- _RECORDS SUPPLIED_
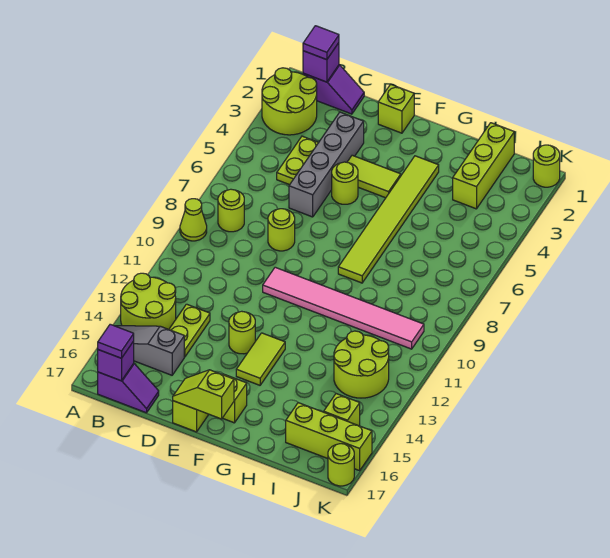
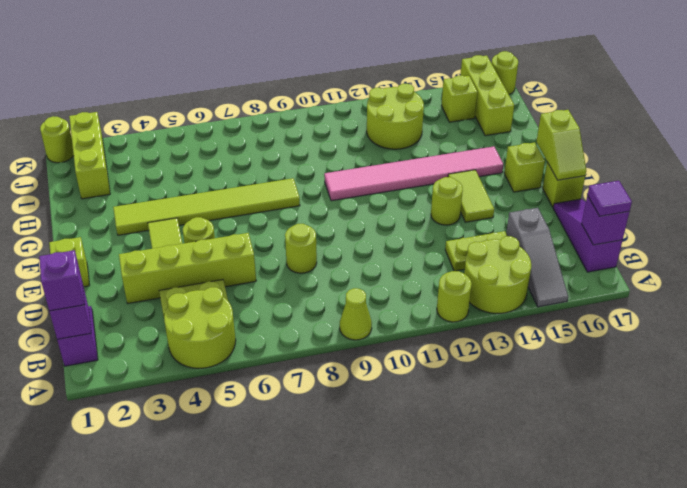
lime round brick A2:B3 level 1 -> lime round brick A4:B5 level 1
purple tile B1 level 3 -> purple brick B1 level 3
lime round brick B8 level 1 -> lime round brick A12 level 1
purple slope B17:C17 level 1 top B -> purple slope B17:D17 level 1 top B
grey brick D3:D6 level 1 -> lime brick D3:D6 level 1
pink tile E10:J10 level 1 -> pink tile G10:G15 level 1
lime tile F13:F14 level 1 -> lime tile E14:F14 level 1
lime brick I1:I3 level 1 -> lime brick I2:K2 level 1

- _DIRECTIONS FOR THIS TASK_
Return the preceding entries exactly, each word as given, but leave out any picture.

- _REPLY_
lime round brick A2:B3 level 1 -> lime round brick A4:B5 level 1
purple tile B1 level 3 -> purple brick B1 level 3
lime round brick B8 level 1 -> lime round brick A12 level 1
purple slope B17:C17 level 1 top B -> purple slope B17:D17 level 1 top B
grey brick D3:D6 level 1 -> lime brick D3:D6 level 1
pink tile E10:J10 level 1 -> pink tile G10:G15 level 1
lime tile F13:F14 level 1 -> lime tile E14:F14 level 1
lime brick I1:I3 level 1 -> lime brick I2:K2 level 1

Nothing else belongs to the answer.